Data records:
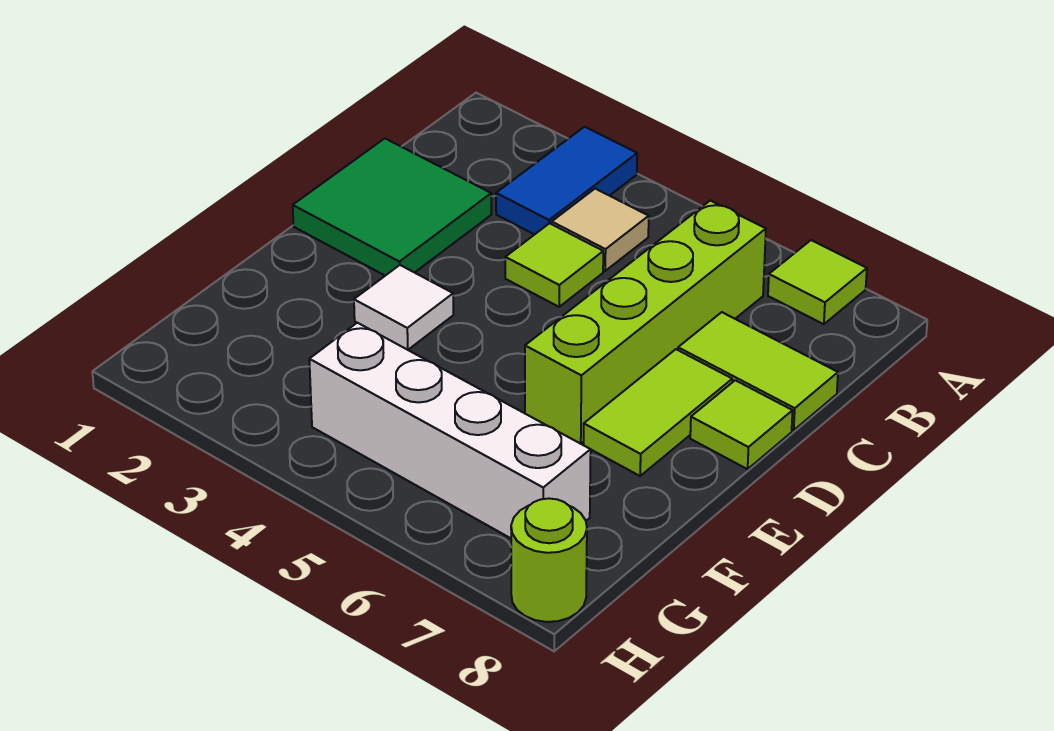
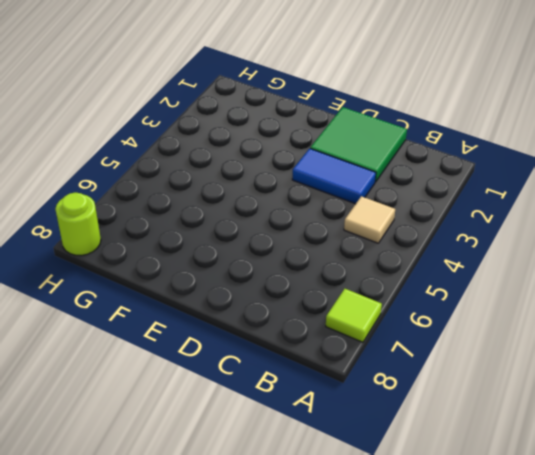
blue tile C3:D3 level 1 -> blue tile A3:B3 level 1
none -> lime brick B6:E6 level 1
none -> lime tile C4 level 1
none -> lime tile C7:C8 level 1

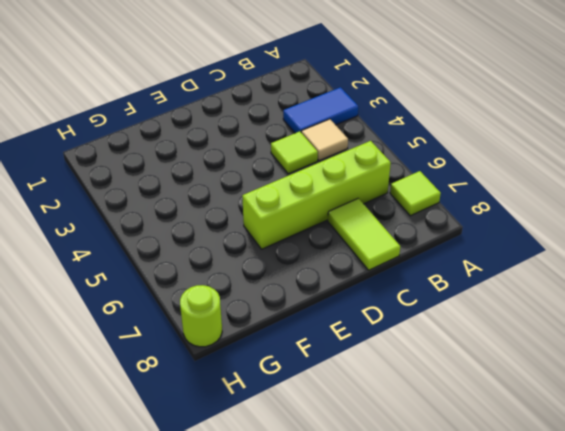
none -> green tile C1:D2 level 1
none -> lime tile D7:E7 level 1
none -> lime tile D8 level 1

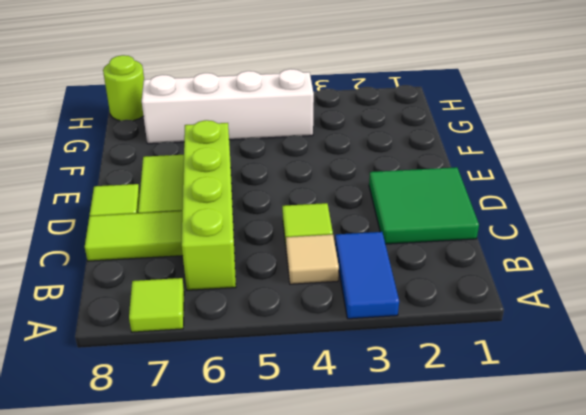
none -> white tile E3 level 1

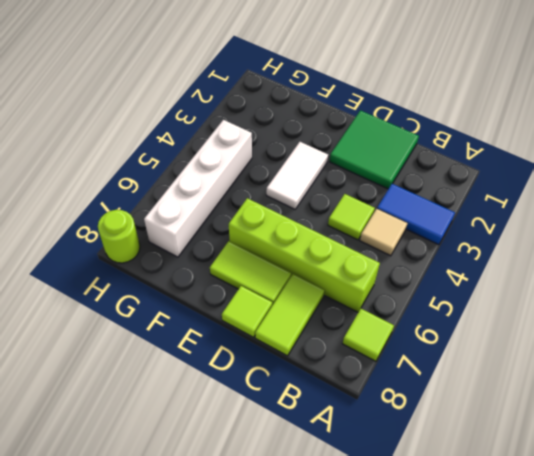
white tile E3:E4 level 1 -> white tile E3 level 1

**TASK STATEMENT**
A single number is needed: the count of lines in the records that include "tile".

**ANSWER AREA**
8